Data extracts:
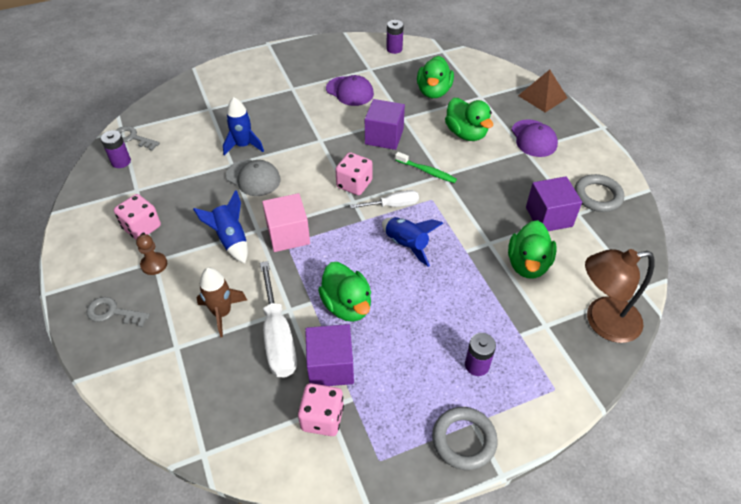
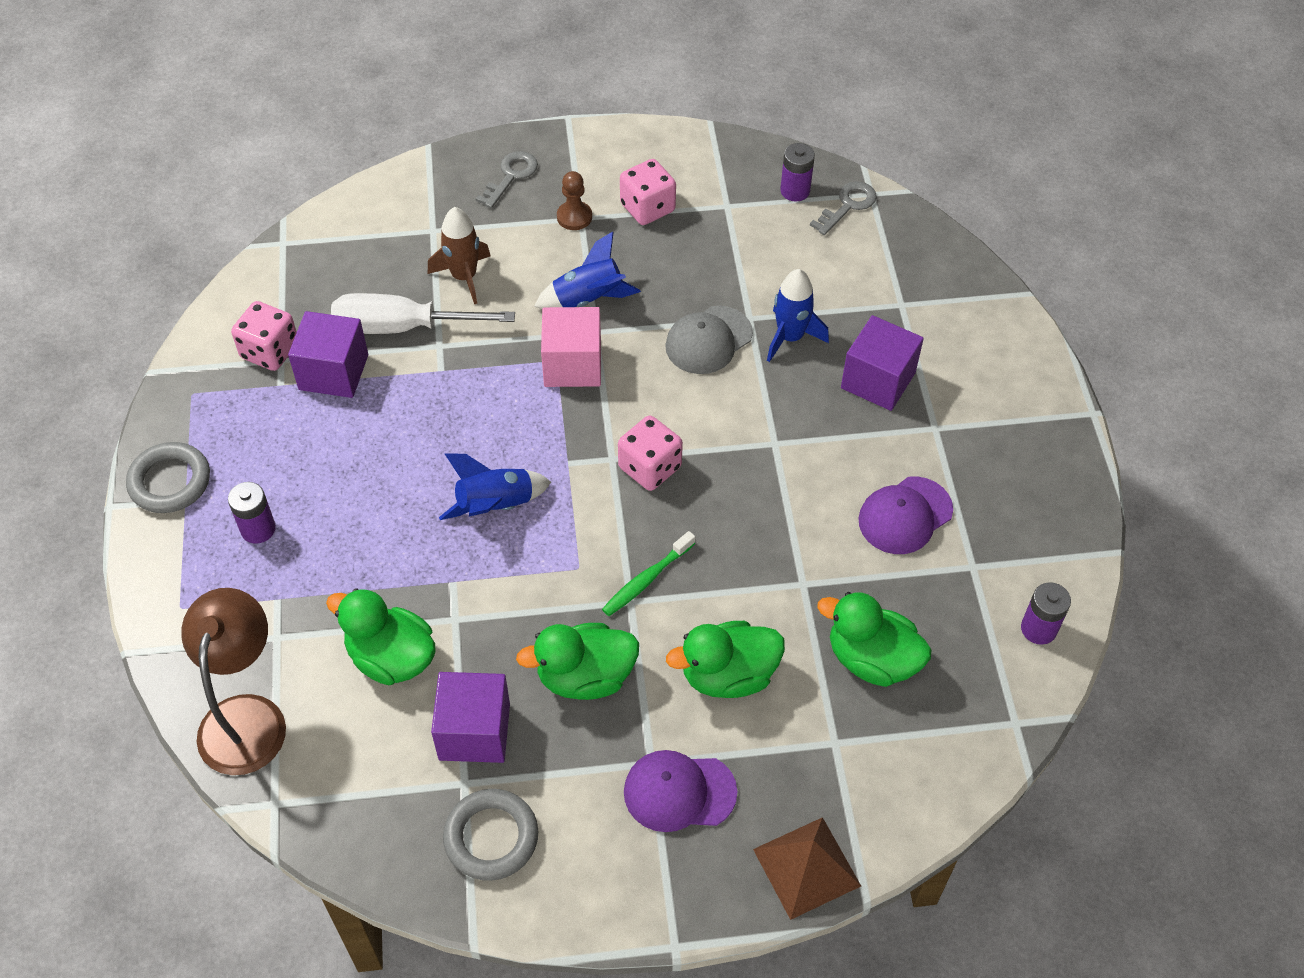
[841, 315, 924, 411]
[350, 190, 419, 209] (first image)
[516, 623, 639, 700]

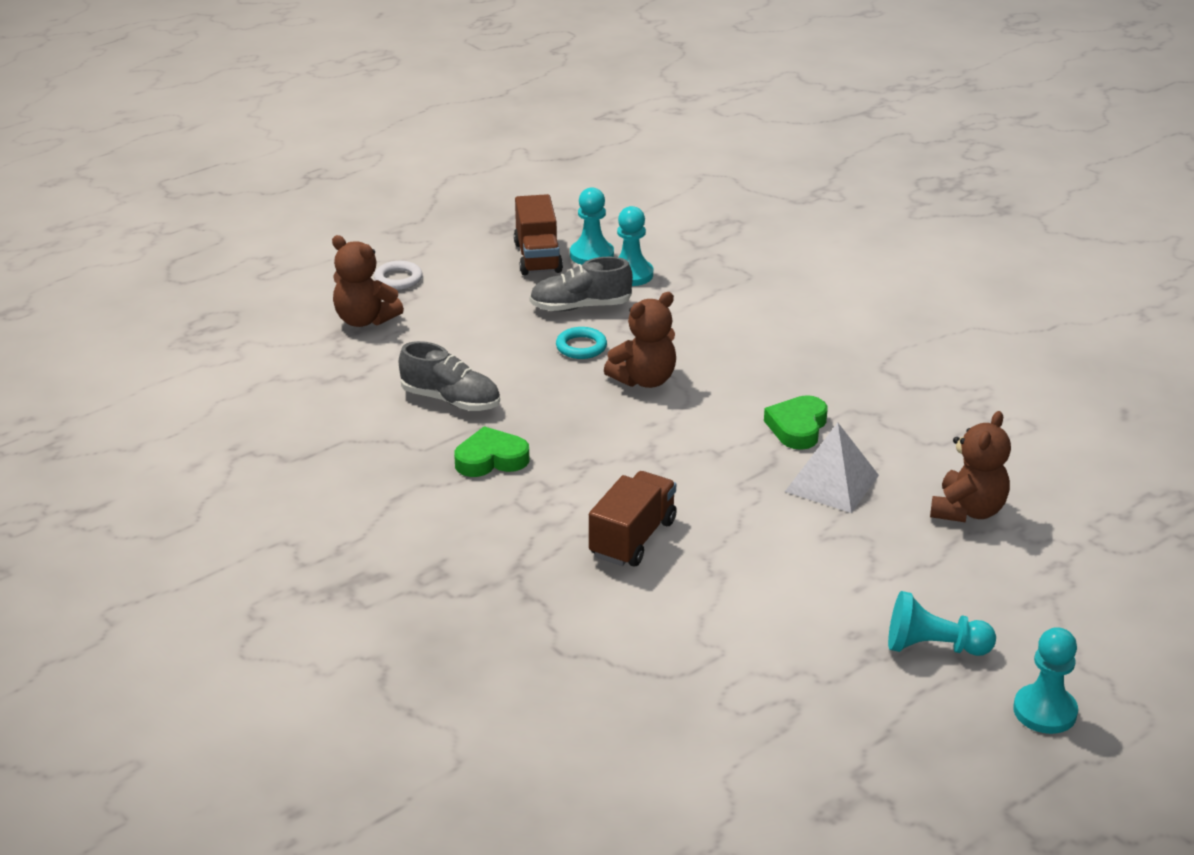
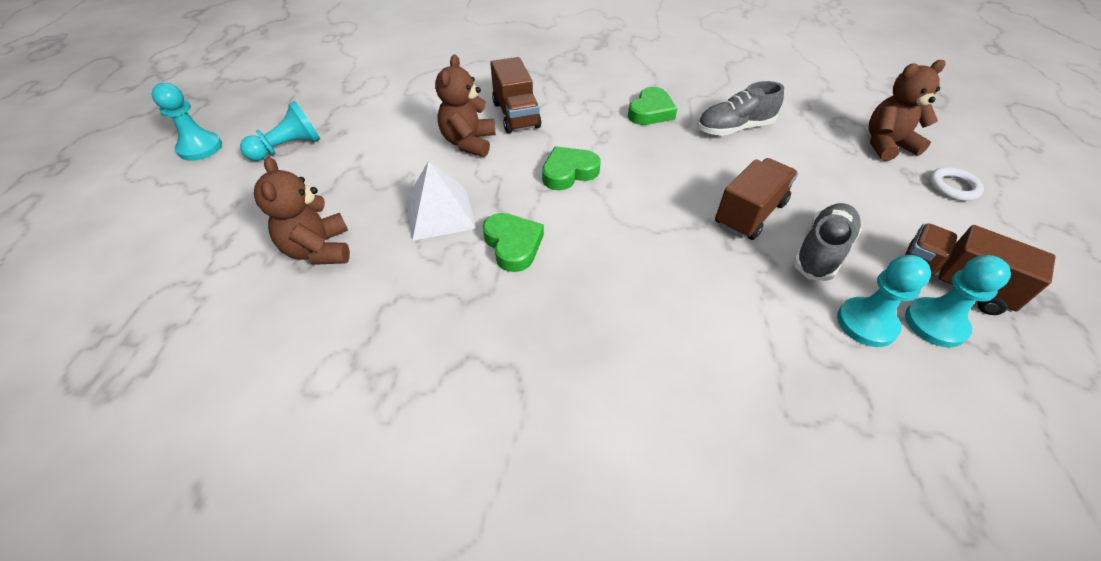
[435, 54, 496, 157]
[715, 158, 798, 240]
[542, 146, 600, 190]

Exercise goal: Reproduce the records, all of them, word for word; omit the pictures.

Finished exercise:
[841, 315, 924, 411]
[350, 190, 419, 209] (first image)
[516, 623, 639, 700]

[435, 54, 496, 157]
[715, 158, 798, 240]
[542, 146, 600, 190]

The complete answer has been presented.